§ Your objective
Reproduce the line containing "cyan brick D7:D8" in the listing below, then every later line up to the end, precisely as written.
====== Listed entries ======
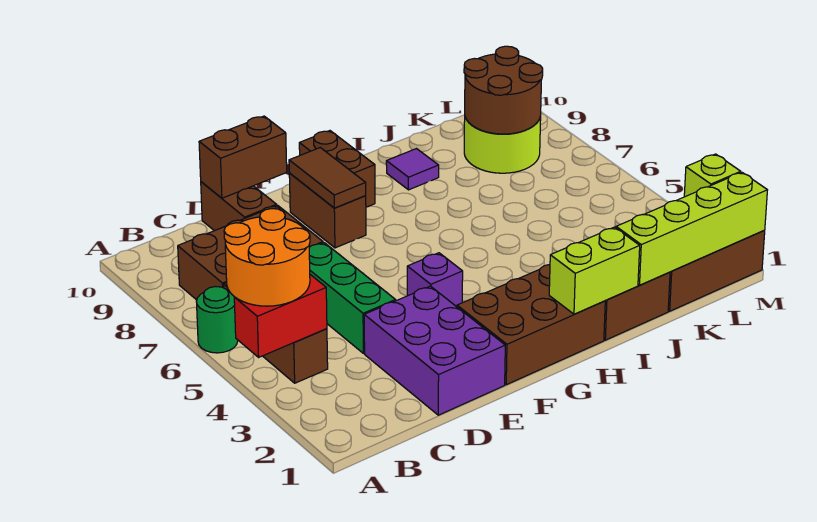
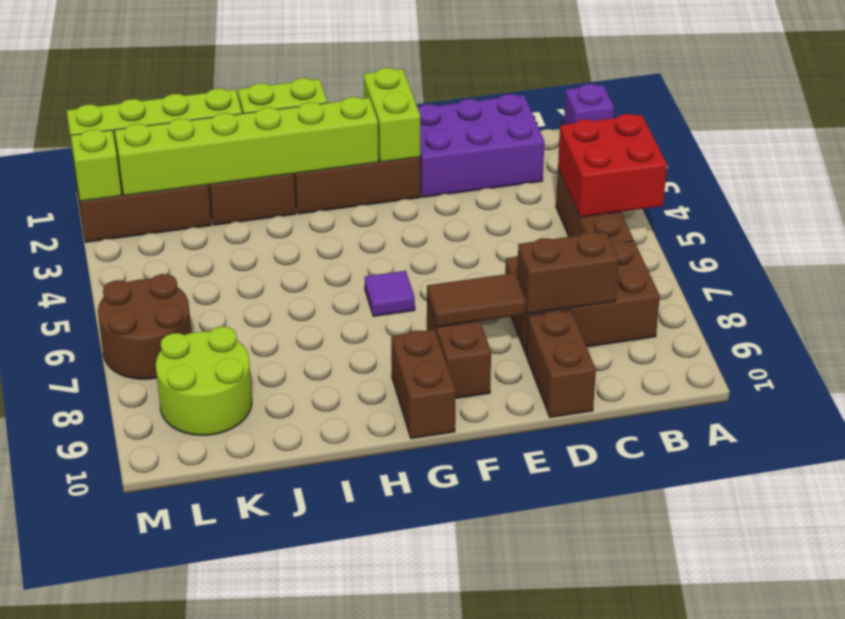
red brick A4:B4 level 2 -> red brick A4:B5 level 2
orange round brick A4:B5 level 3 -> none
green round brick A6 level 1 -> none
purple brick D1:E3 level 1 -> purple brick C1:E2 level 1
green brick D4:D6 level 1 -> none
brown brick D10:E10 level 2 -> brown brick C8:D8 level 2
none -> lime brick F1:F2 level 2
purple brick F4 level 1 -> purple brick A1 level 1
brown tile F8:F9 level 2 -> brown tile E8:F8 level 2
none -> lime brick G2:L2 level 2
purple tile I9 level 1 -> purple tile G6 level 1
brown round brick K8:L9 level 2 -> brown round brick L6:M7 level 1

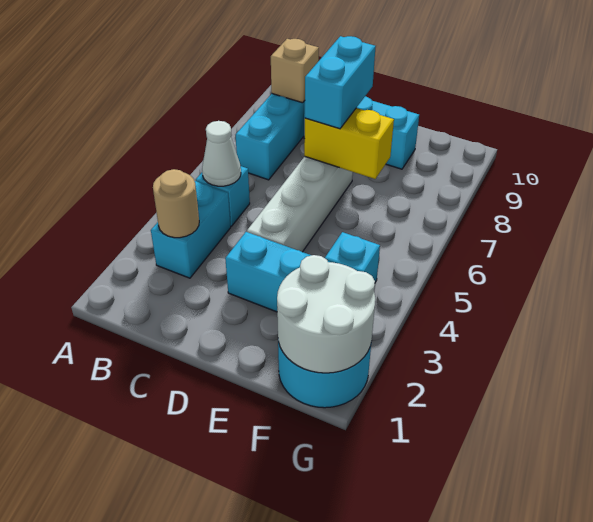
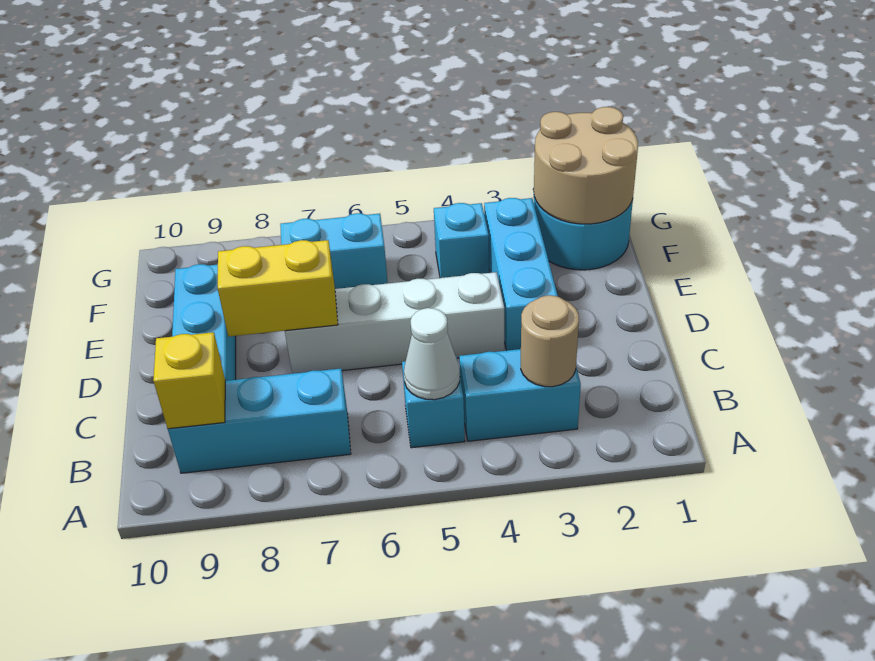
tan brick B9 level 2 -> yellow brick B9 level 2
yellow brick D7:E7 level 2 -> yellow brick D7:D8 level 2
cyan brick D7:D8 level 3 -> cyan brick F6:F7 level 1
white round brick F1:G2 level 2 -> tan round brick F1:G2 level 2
======
§ Reply to the exercise
cyan brick D7:D8 level 3 -> cyan brick F6:F7 level 1
white round brick F1:G2 level 2 -> tan round brick F1:G2 level 2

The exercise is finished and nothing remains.